Change detection outputs:

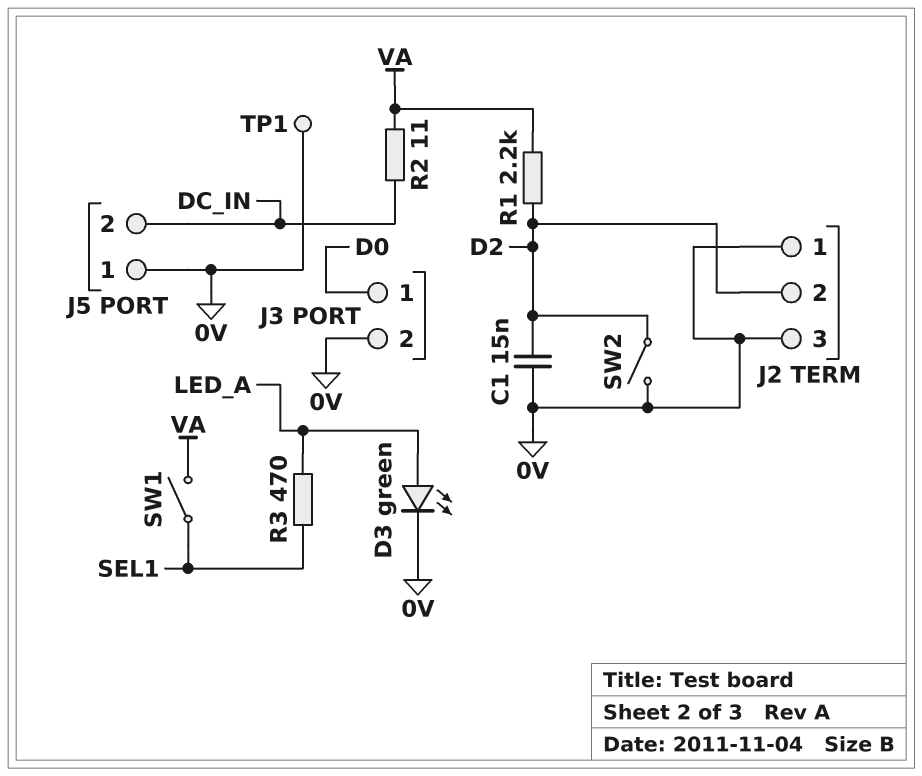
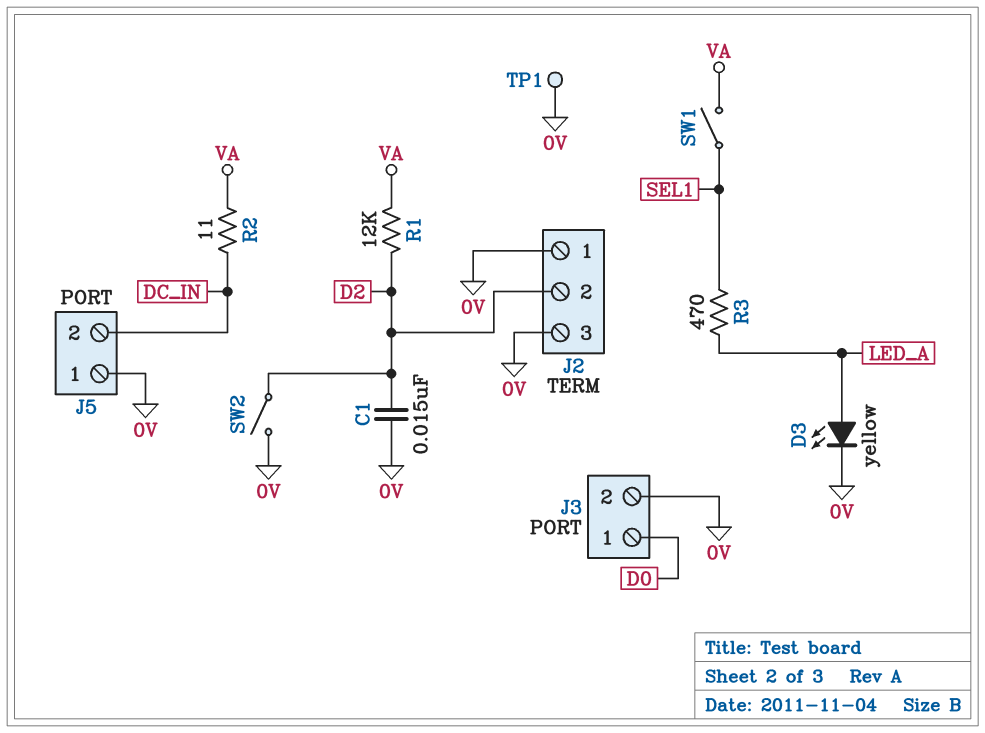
D3: LED green (A LED_A, K 0V) -> LED yellow (A LED_A, K 0V)
R1: 2.2k (D2, VA) -> 12k (D2, VA)

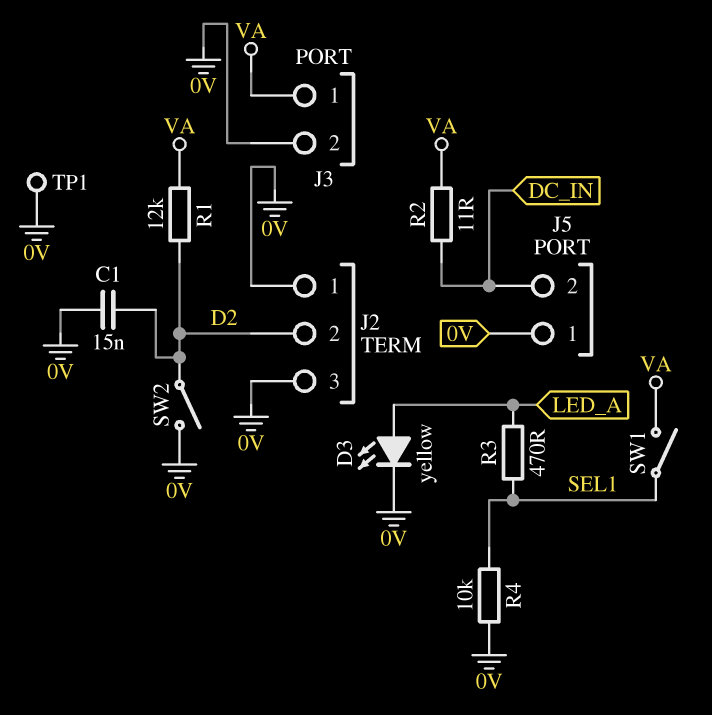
J3 pin 1: D0 -> VA
R4: none -> 10k (0V, SEL1)

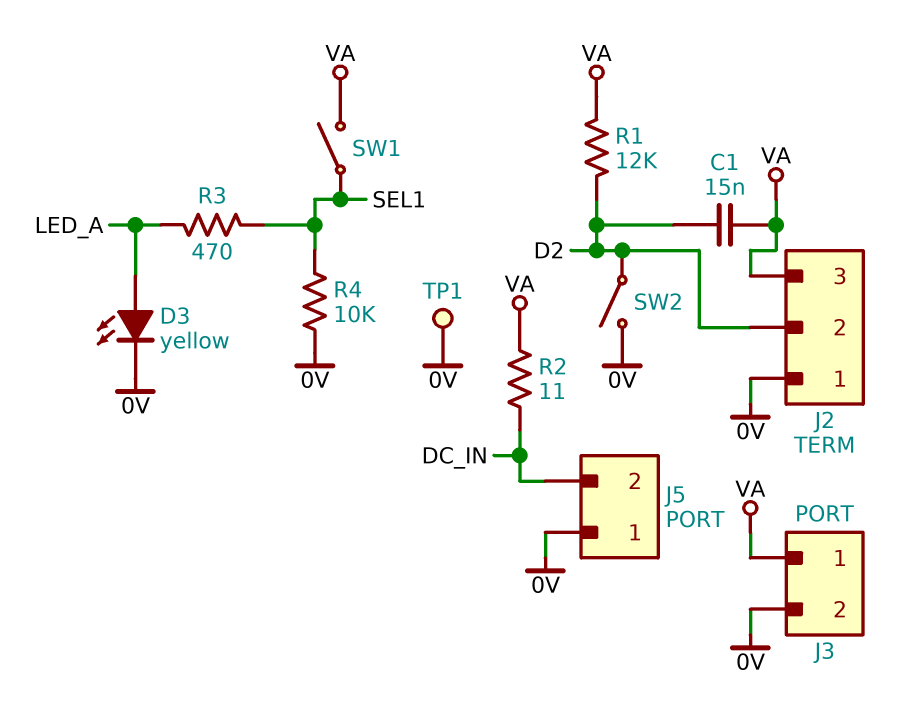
C1: 15nF (0V, D2) -> 15nF (D2, VA)
J2 pin 3: 0V -> VA

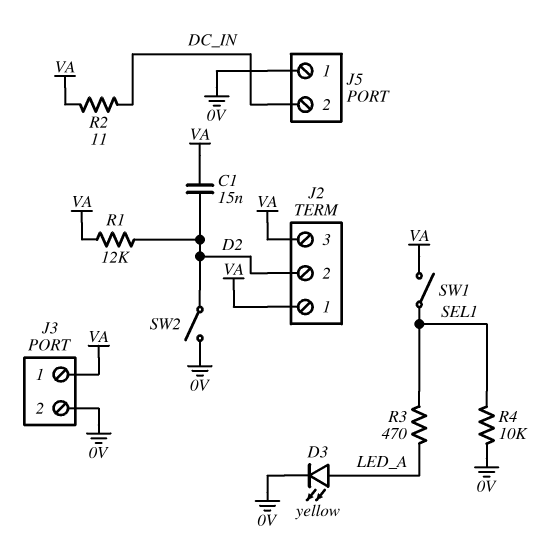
J2 pin 1: 0V -> VA
TP1: test point (0V) -> none

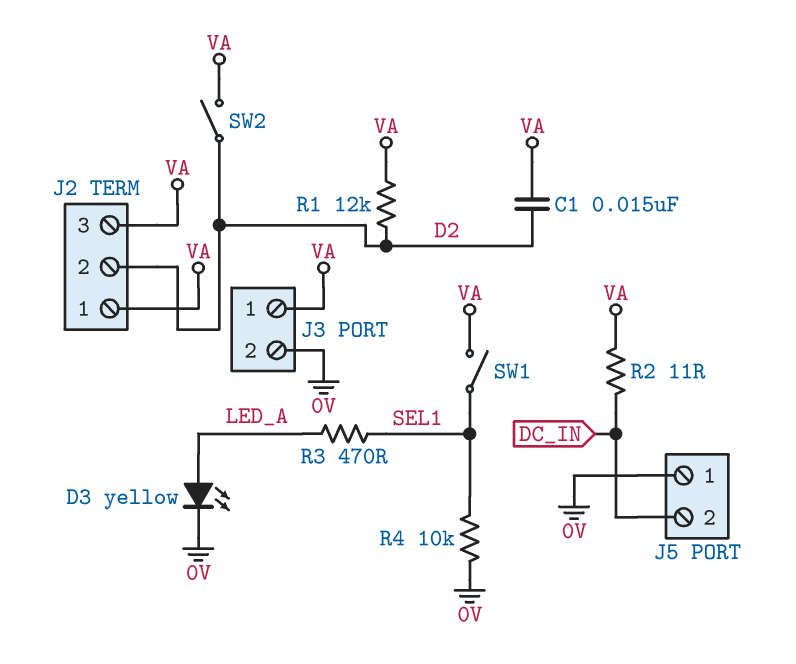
SW2: switch (0V, D2) -> switch (D2, VA)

### Instructions for the task
Where a line in the entries holds "none", copy that line.

### Written answer
R4: none -> 10k (0V, SEL1)
TP1: test point (0V) -> none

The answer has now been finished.